Look through the material below and give the number of lines where the string "none" occurs, with nothing added.

RECORDS FOR THE EXERCISE –
------------------------------

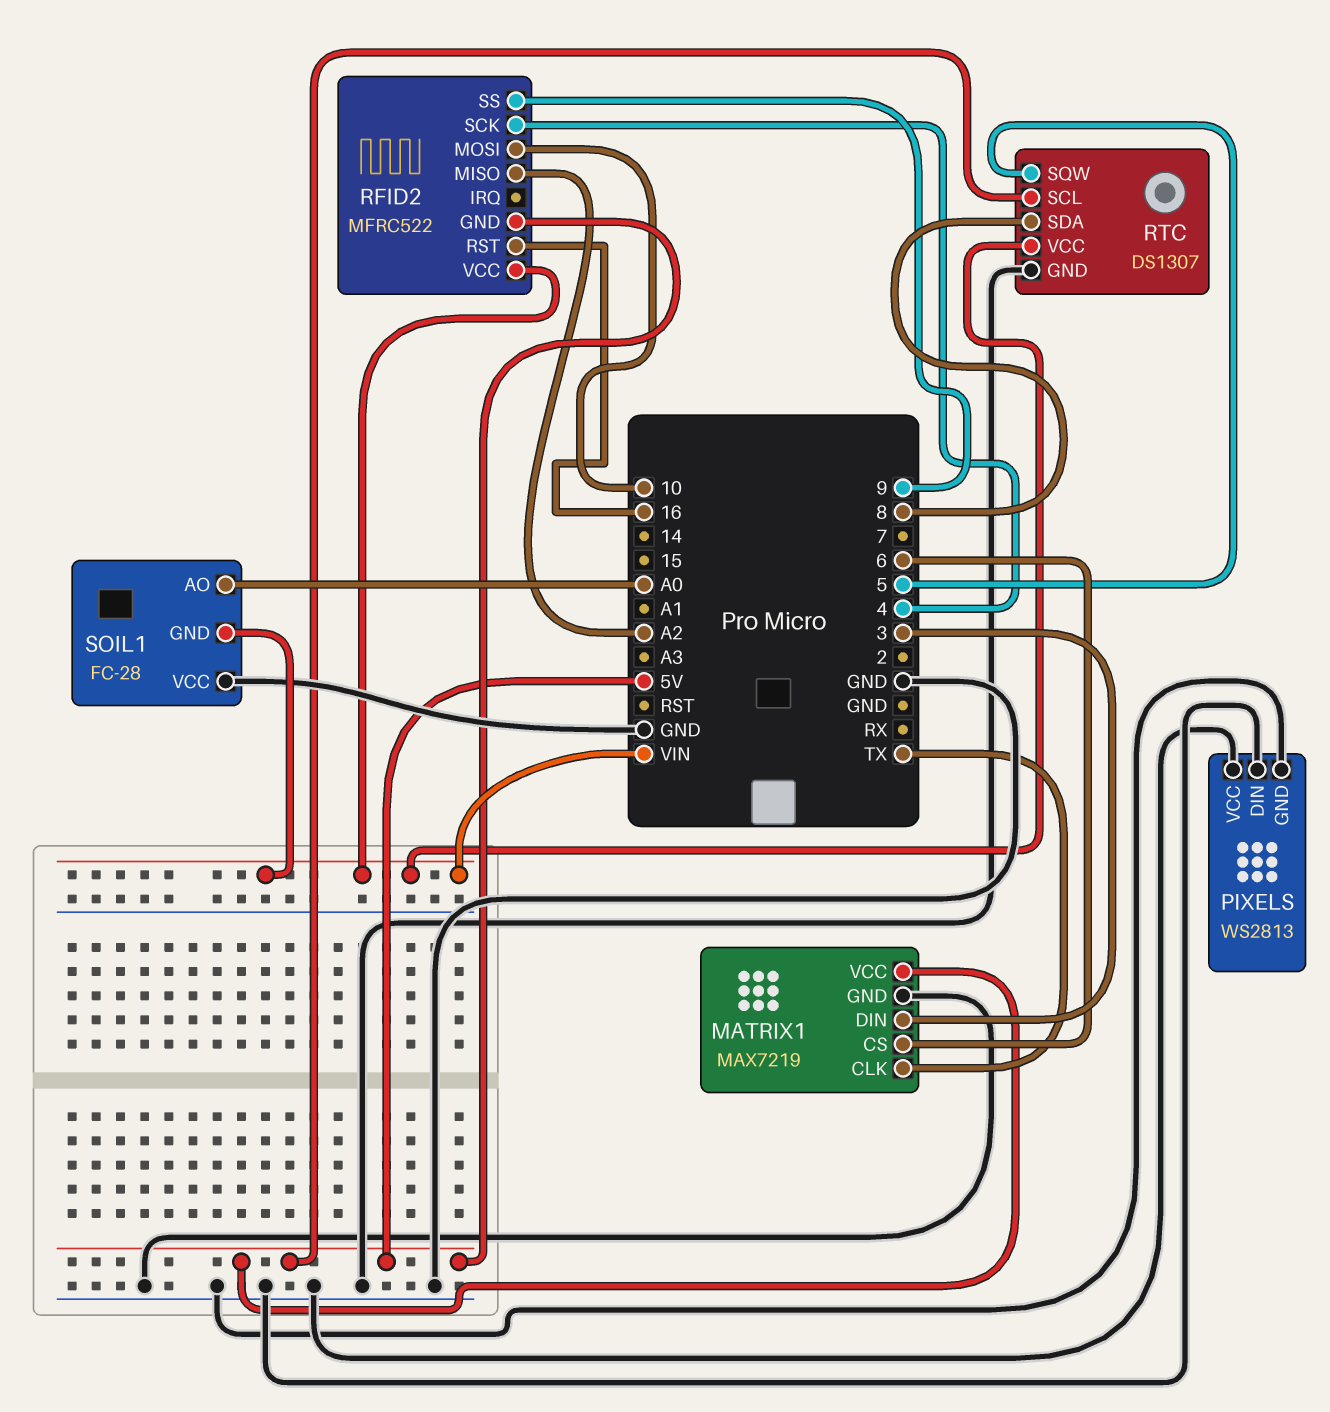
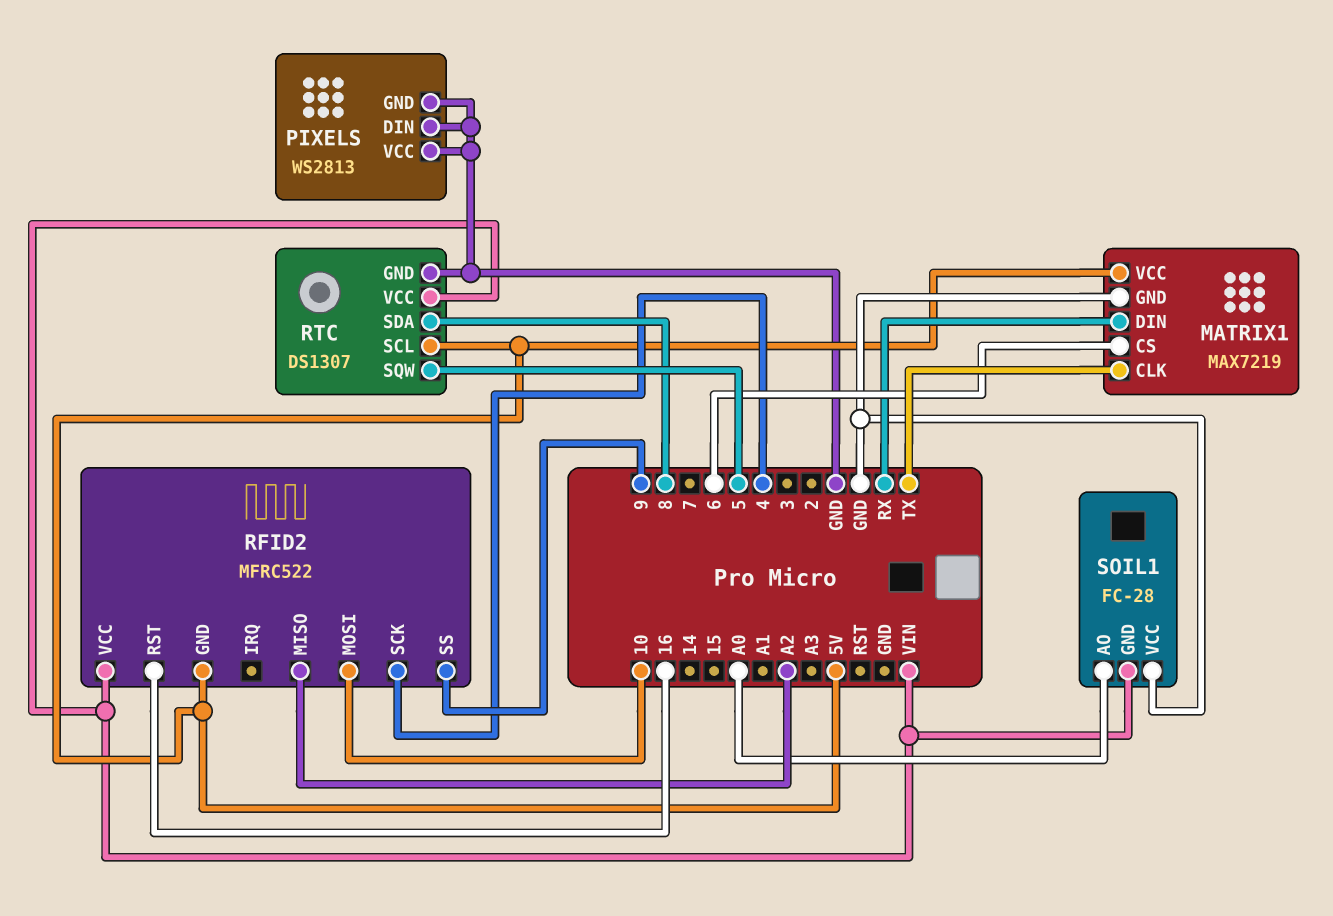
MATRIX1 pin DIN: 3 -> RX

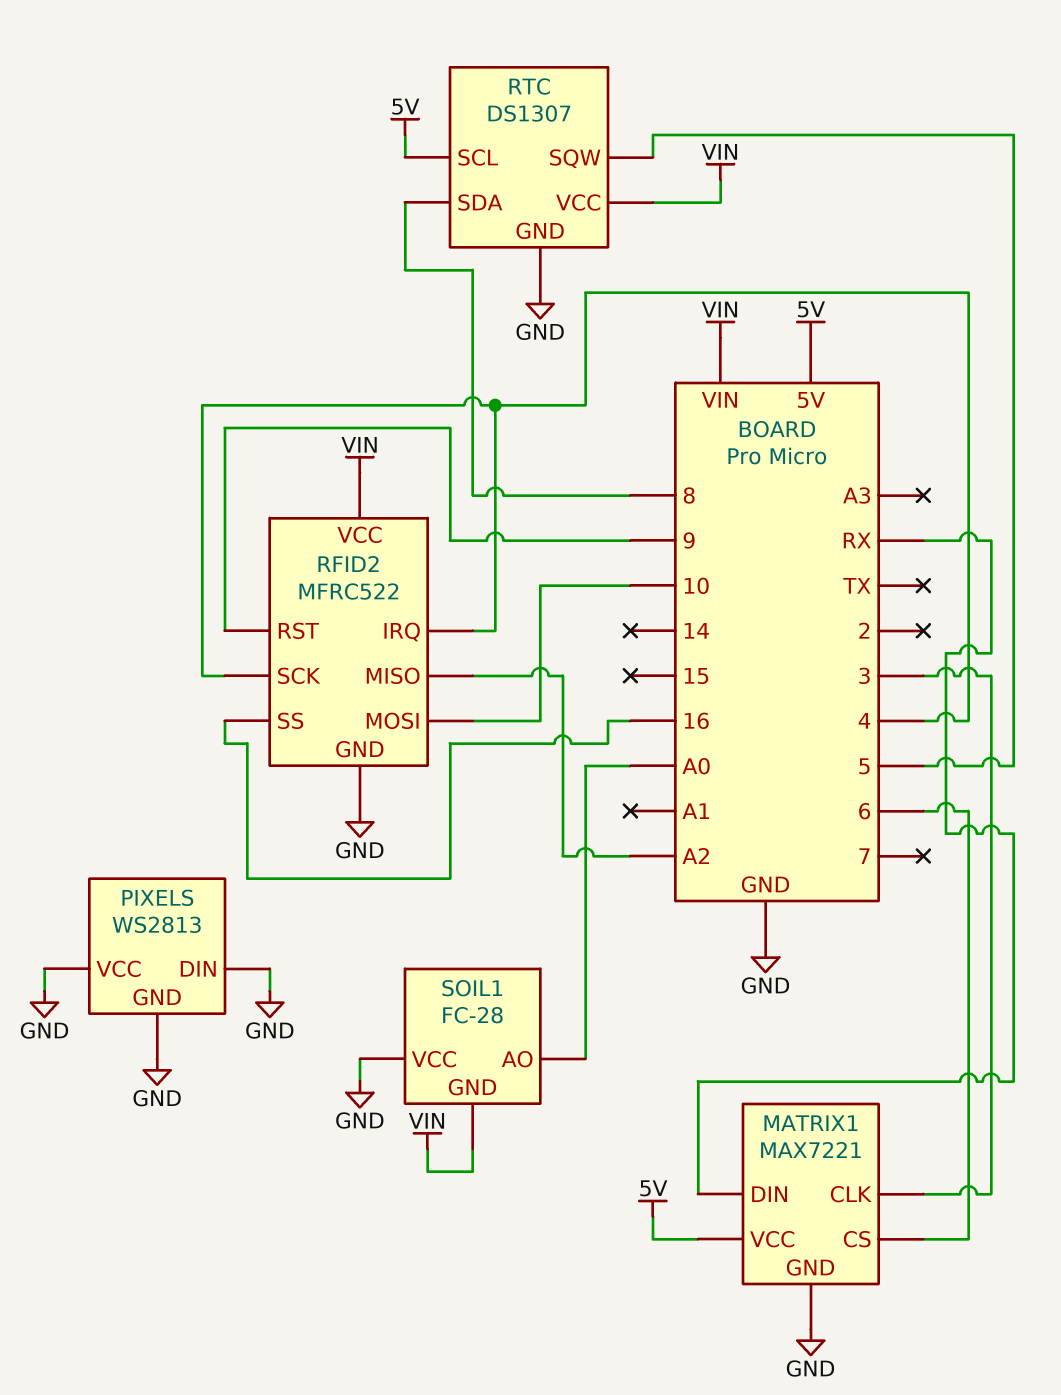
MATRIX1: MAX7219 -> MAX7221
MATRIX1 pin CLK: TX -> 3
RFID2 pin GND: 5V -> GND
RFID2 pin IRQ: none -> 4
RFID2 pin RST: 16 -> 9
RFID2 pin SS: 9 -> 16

------------------------------

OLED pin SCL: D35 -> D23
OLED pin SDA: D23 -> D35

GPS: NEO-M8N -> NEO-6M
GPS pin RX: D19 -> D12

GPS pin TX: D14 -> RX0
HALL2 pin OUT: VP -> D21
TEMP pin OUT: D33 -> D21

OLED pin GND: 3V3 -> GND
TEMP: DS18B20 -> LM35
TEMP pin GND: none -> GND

------------------------------

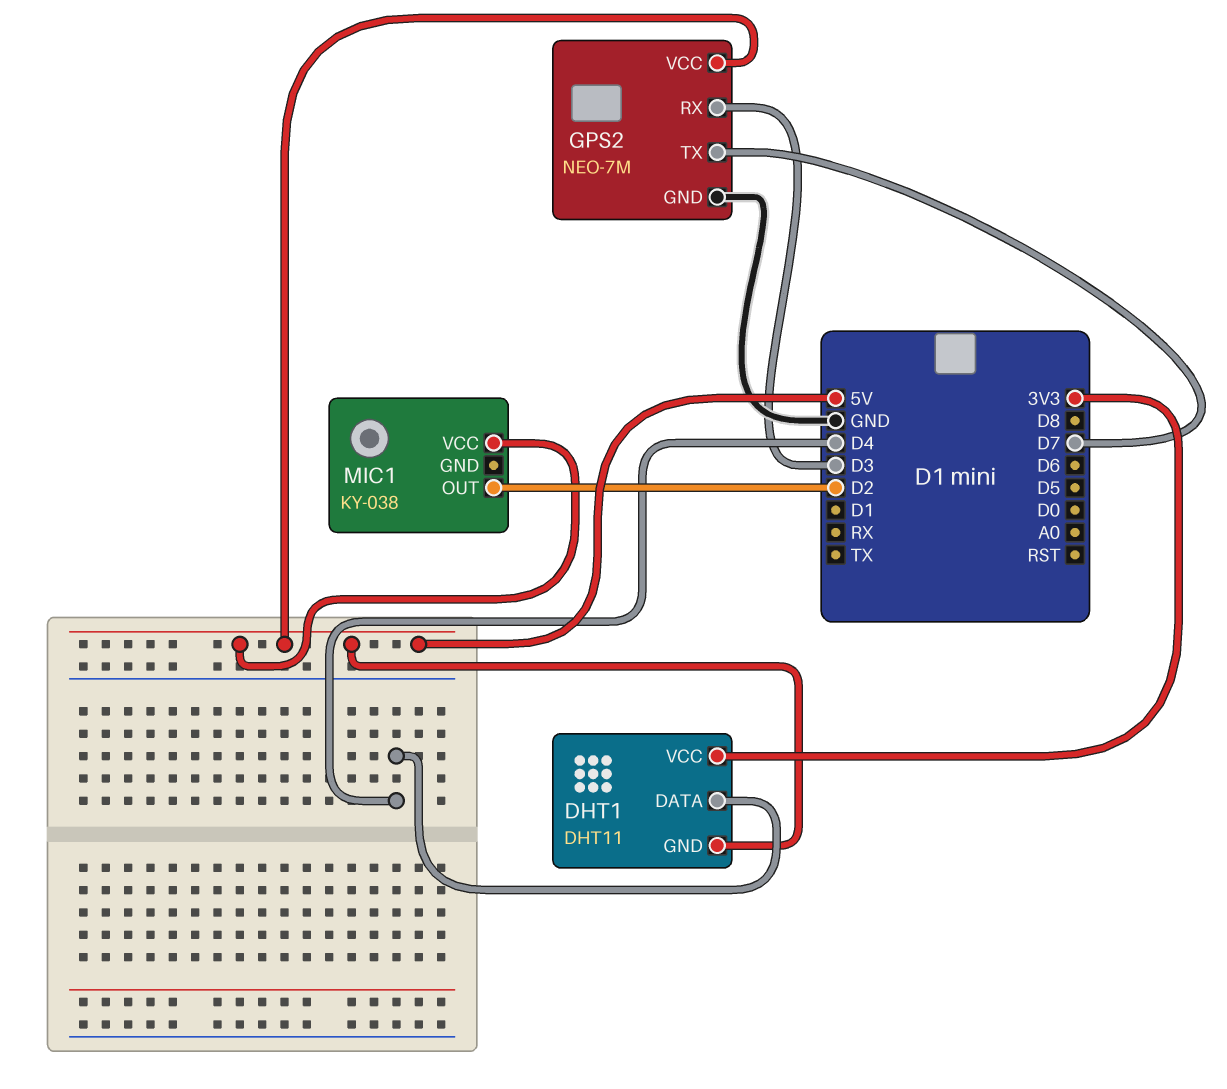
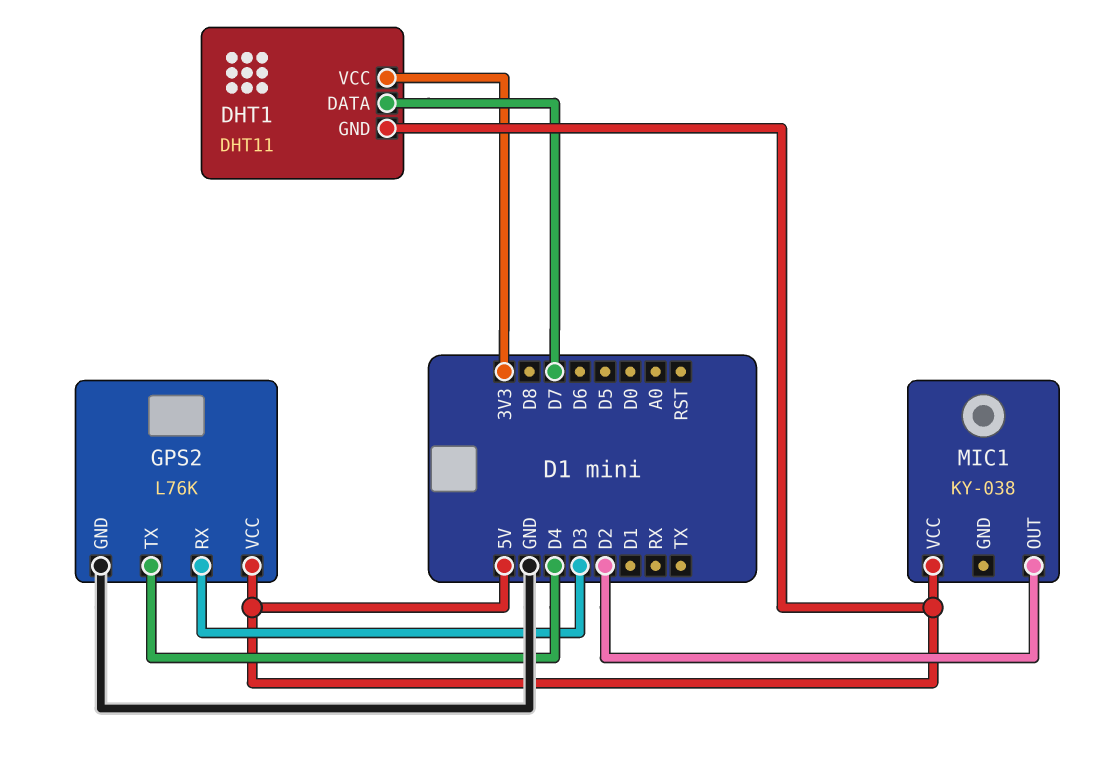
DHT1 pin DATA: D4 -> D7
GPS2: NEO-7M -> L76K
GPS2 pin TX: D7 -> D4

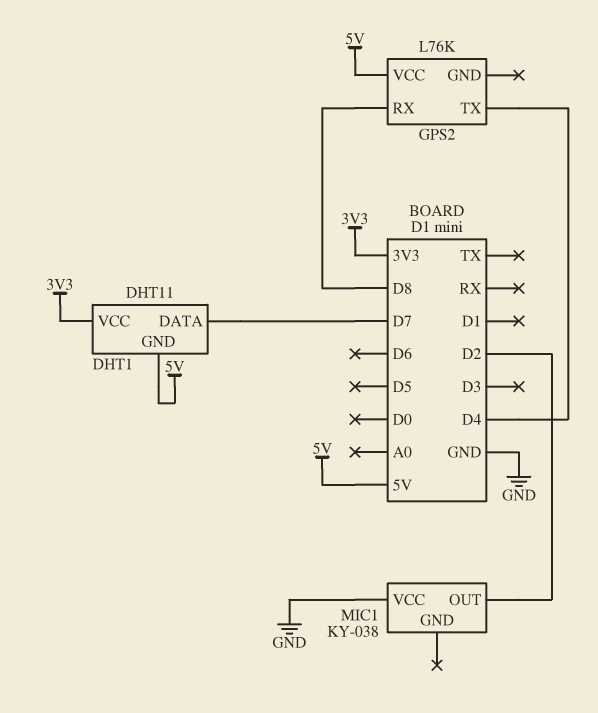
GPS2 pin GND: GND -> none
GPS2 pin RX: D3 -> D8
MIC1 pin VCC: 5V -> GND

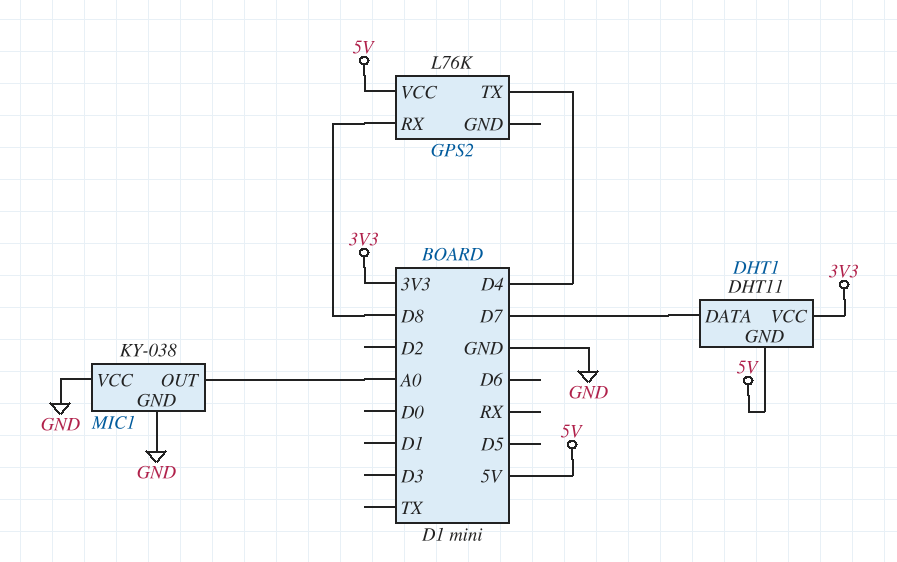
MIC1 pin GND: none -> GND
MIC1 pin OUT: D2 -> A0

------------------------------

RESULT – 4